In your answer, give each entry again exactly as it appears.
Data for the task: Begin
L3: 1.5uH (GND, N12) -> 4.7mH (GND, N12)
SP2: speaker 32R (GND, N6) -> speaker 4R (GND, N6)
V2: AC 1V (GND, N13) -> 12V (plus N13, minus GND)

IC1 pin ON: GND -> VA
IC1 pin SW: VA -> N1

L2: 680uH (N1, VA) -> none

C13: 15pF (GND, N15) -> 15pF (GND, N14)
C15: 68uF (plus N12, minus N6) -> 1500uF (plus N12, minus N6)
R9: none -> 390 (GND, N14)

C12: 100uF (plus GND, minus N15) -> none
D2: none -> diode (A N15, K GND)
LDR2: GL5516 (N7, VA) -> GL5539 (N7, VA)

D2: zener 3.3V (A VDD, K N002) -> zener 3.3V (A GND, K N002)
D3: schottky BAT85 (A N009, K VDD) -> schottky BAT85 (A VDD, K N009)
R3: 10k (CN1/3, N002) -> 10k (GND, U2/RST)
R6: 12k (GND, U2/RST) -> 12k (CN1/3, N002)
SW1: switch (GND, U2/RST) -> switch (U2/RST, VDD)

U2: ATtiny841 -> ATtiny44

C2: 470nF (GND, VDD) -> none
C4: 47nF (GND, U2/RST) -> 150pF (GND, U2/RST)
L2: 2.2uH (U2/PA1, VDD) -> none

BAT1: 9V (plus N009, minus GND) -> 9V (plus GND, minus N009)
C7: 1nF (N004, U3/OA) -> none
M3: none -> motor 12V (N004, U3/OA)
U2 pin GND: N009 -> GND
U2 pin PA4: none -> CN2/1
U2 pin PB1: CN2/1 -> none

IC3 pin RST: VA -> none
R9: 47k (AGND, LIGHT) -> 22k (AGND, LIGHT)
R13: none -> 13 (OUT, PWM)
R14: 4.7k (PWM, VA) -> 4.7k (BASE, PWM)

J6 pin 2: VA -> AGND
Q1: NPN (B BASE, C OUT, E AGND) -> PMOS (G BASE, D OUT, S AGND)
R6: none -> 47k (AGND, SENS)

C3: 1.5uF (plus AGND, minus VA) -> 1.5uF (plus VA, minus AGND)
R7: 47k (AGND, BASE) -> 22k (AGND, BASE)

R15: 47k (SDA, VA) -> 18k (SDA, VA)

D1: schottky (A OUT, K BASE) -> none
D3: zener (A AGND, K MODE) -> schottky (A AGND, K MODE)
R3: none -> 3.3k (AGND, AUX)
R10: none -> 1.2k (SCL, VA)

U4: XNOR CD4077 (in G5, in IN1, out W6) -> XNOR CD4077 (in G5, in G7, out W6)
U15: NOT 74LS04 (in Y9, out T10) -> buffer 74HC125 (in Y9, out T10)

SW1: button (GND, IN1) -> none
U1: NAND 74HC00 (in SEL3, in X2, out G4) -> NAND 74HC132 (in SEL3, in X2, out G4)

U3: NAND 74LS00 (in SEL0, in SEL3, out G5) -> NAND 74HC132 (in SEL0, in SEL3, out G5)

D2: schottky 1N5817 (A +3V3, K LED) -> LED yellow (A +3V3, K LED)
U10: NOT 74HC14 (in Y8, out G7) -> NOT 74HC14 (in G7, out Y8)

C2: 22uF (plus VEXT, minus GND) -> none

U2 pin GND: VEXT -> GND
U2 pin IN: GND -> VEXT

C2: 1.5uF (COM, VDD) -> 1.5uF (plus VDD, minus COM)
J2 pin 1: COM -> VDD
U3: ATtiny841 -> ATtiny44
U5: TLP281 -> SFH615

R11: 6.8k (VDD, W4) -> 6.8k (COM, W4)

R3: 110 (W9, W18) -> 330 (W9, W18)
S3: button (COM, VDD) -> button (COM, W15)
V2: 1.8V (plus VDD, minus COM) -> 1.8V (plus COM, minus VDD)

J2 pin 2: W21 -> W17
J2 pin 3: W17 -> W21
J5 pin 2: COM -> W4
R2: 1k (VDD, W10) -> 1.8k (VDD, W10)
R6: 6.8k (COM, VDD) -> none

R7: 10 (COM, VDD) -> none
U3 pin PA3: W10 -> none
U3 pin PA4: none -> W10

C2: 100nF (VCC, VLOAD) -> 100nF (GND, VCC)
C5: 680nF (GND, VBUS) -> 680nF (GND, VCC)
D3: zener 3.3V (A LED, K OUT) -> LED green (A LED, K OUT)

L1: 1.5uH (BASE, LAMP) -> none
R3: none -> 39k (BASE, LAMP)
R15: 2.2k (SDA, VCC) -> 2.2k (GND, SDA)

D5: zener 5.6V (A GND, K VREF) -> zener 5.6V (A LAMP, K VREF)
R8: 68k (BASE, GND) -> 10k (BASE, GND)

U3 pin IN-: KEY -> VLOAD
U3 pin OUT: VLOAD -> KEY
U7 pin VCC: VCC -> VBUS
Data for the task: End
> [Task response]
L3: 1.5uH (GND, N12) -> 4.7mH (GND, N12)
SP2: speaker 32R (GND, N6) -> speaker 4R (GND, N6)
V2: AC 1V (GND, N13) -> 12V (plus N13, minus GND)

IC1 pin ON: GND -> VA
IC1 pin SW: VA -> N1

L2: 680uH (N1, VA) -> none

C13: 15pF (GND, N15) -> 15pF (GND, N14)
C15: 68uF (plus N12, minus N6) -> 1500uF (plus N12, minus N6)
R9: none -> 390 (GND, N14)

C12: 100uF (plus GND, minus N15) -> none
D2: none -> diode (A N15, K GND)
LDR2: GL5516 (N7, VA) -> GL5539 (N7, VA)

D2: zener 3.3V (A VDD, K N002) -> zener 3.3V (A GND, K N002)
D3: schottky BAT85 (A N009, K VDD) -> schottky BAT85 (A VDD, K N009)
R3: 10k (CN1/3, N002) -> 10k (GND, U2/RST)
R6: 12k (GND, U2/RST) -> 12k (CN1/3, N002)
SW1: switch (GND, U2/RST) -> switch (U2/RST, VDD)

U2: ATtiny841 -> ATtiny44

C2: 470nF (GND, VDD) -> none
C4: 47nF (GND, U2/RST) -> 150pF (GND, U2/RST)
L2: 2.2uH (U2/PA1, VDD) -> none

BAT1: 9V (plus N009, minus GND) -> 9V (plus GND, minus N009)
C7: 1nF (N004, U3/OA) -> none
M3: none -> motor 12V (N004, U3/OA)
U2 pin GND: N009 -> GND
U2 pin PA4: none -> CN2/1
U2 pin PB1: CN2/1 -> none

IC3 pin RST: VA -> none
R9: 47k (AGND, LIGHT) -> 22k (AGND, LIGHT)
R13: none -> 13 (OUT, PWM)
R14: 4.7k (PWM, VA) -> 4.7k (BASE, PWM)

J6 pin 2: VA -> AGND
Q1: NPN (B BASE, C OUT, E AGND) -> PMOS (G BASE, D OUT, S AGND)
R6: none -> 47k (AGND, SENS)

C3: 1.5uF (plus AGND, minus VA) -> 1.5uF (plus VA, minus AGND)
R7: 47k (AGND, BASE) -> 22k (AGND, BASE)

R15: 47k (SDA, VA) -> 18k (SDA, VA)

D1: schottky (A OUT, K BASE) -> none
D3: zener (A AGND, K MODE) -> schottky (A AGND, K MODE)
R3: none -> 3.3k (AGND, AUX)
R10: none -> 1.2k (SCL, VA)

U4: XNOR CD4077 (in G5, in IN1, out W6) -> XNOR CD4077 (in G5, in G7, out W6)
U15: NOT 74LS04 (in Y9, out T10) -> buffer 74HC125 (in Y9, out T10)

SW1: button (GND, IN1) -> none
U1: NAND 74HC00 (in SEL3, in X2, out G4) -> NAND 74HC132 (in SEL3, in X2, out G4)

U3: NAND 74LS00 (in SEL0, in SEL3, out G5) -> NAND 74HC132 (in SEL0, in SEL3, out G5)

D2: schottky 1N5817 (A +3V3, K LED) -> LED yellow (A +3V3, K LED)
U10: NOT 74HC14 (in Y8, out G7) -> NOT 74HC14 (in G7, out Y8)

C2: 22uF (plus VEXT, minus GND) -> none

U2 pin GND: VEXT -> GND
U2 pin IN: GND -> VEXT

C2: 1.5uF (COM, VDD) -> 1.5uF (plus VDD, minus COM)
J2 pin 1: COM -> VDD
U3: ATtiny841 -> ATtiny44
U5: TLP281 -> SFH615

R11: 6.8k (VDD, W4) -> 6.8k (COM, W4)

R3: 110 (W9, W18) -> 330 (W9, W18)
S3: button (COM, VDD) -> button (COM, W15)
V2: 1.8V (plus VDD, minus COM) -> 1.8V (plus COM, minus VDD)

J2 pin 2: W21 -> W17
J2 pin 3: W17 -> W21
J5 pin 2: COM -> W4
R2: 1k (VDD, W10) -> 1.8k (VDD, W10)
R6: 6.8k (COM, VDD) -> none

R7: 10 (COM, VDD) -> none
U3 pin PA3: W10 -> none
U3 pin PA4: none -> W10

C2: 100nF (VCC, VLOAD) -> 100nF (GND, VCC)
C5: 680nF (GND, VBUS) -> 680nF (GND, VCC)
D3: zener 3.3V (A LED, K OUT) -> LED green (A LED, K OUT)

L1: 1.5uH (BASE, LAMP) -> none
R3: none -> 39k (BASE, LAMP)
R15: 2.2k (SDA, VCC) -> 2.2k (GND, SDA)

D5: zener 5.6V (A GND, K VREF) -> zener 5.6V (A LAMP, K VREF)
R8: 68k (BASE, GND) -> 10k (BASE, GND)

U3 pin IN-: KEY -> VLOAD
U3 pin OUT: VLOAD -> KEY
U7 pin VCC: VCC -> VBUS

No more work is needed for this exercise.